BEGIN EXCERPTED RECORDS
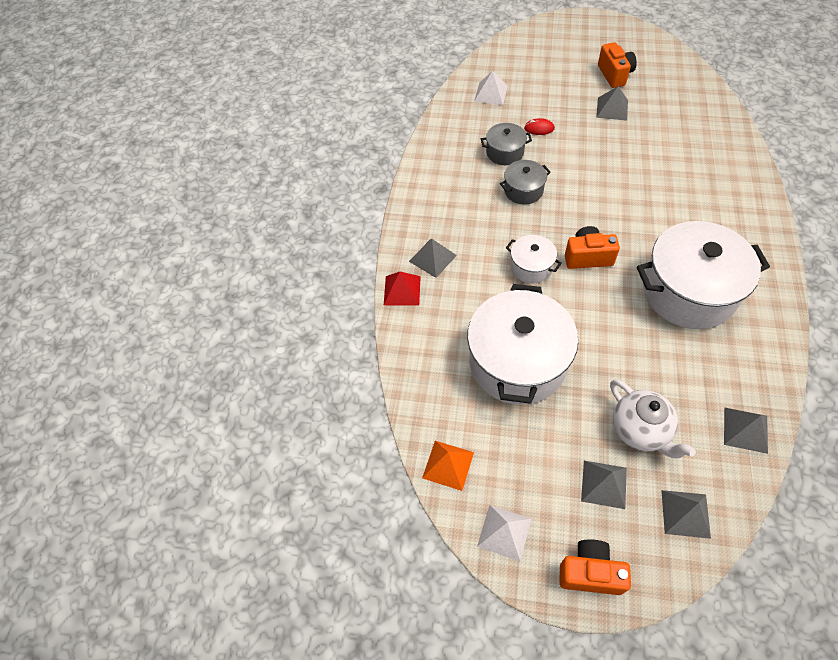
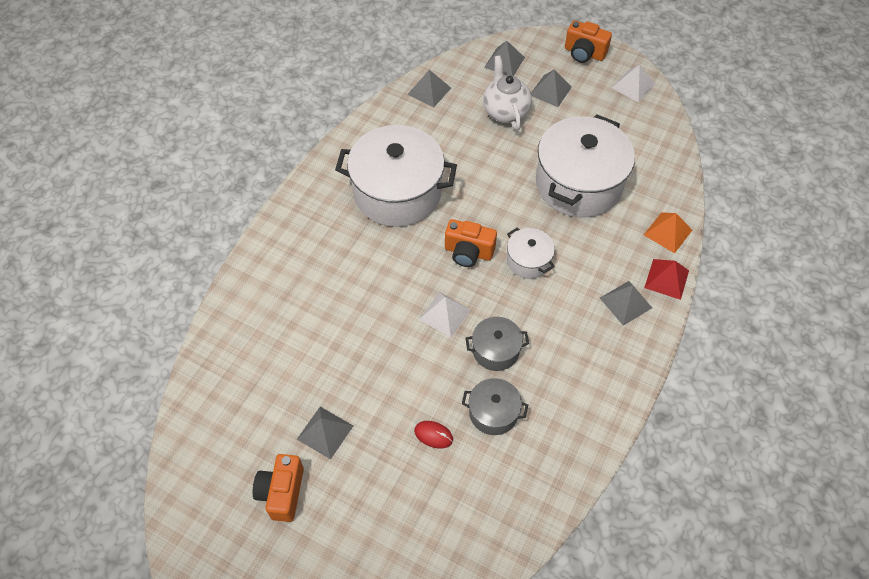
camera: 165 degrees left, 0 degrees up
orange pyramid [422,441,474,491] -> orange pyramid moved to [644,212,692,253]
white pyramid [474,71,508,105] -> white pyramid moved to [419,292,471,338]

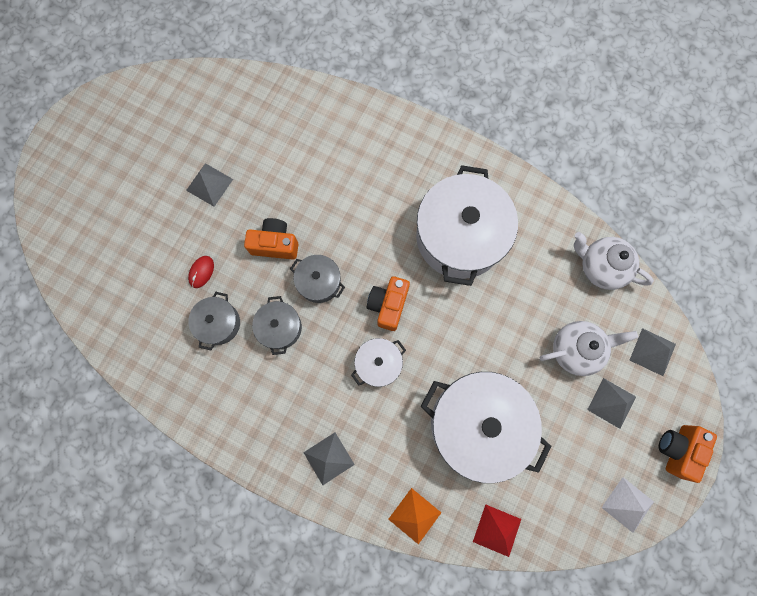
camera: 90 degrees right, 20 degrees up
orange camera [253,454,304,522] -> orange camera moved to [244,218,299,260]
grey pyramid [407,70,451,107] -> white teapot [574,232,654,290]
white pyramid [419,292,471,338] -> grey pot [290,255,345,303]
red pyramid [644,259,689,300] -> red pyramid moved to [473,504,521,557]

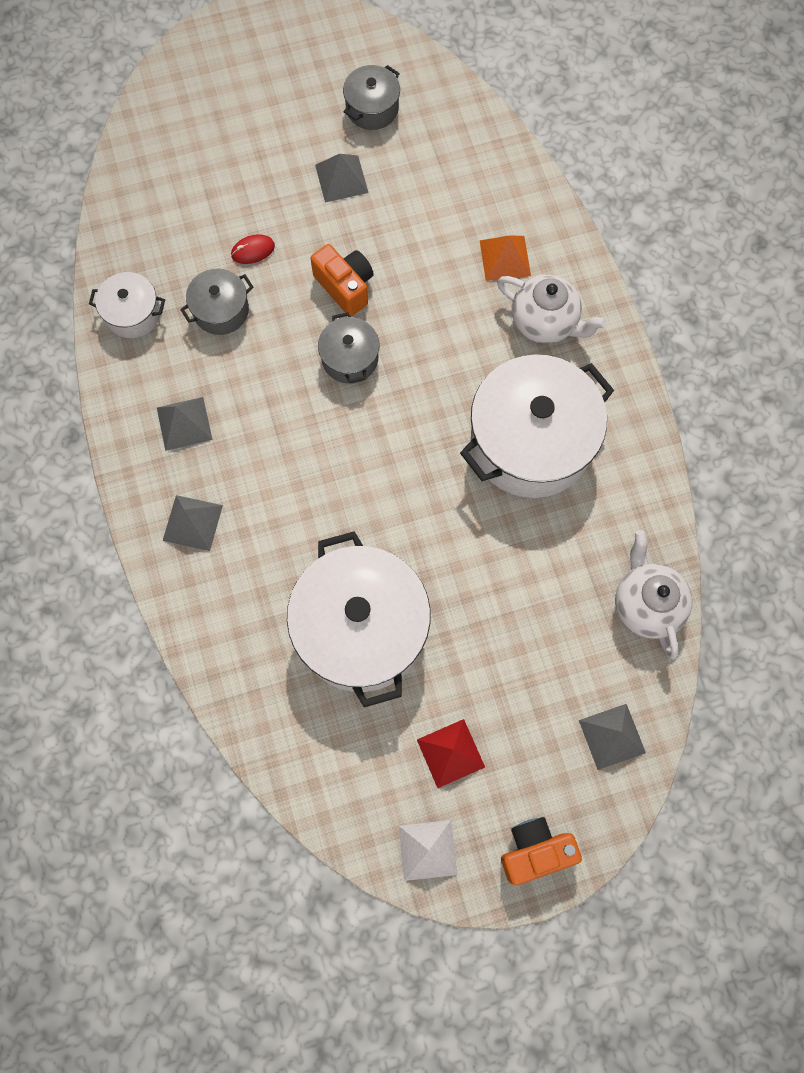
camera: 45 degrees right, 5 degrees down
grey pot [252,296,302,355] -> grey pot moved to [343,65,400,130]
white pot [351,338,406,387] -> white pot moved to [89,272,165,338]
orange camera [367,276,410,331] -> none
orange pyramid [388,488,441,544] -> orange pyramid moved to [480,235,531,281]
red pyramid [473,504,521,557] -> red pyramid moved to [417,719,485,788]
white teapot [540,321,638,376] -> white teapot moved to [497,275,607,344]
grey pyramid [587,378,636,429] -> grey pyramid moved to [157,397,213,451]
END EXCERPTED RECORDS
*DIRECTIONS*.
Copy out the lines above, from the one holding "camera: 45 degrees right, 5 degrees down" through the final line, with no other lines.

*EXERCISE ANSWER*.
camera: 45 degrees right, 5 degrees down
grey pot [252,296,302,355] -> grey pot moved to [343,65,400,130]
white pot [351,338,406,387] -> white pot moved to [89,272,165,338]
orange camera [367,276,410,331] -> none
orange pyramid [388,488,441,544] -> orange pyramid moved to [480,235,531,281]
red pyramid [473,504,521,557] -> red pyramid moved to [417,719,485,788]
white teapot [540,321,638,376] -> white teapot moved to [497,275,607,344]
grey pyramid [587,378,636,429] -> grey pyramid moved to [157,397,213,451]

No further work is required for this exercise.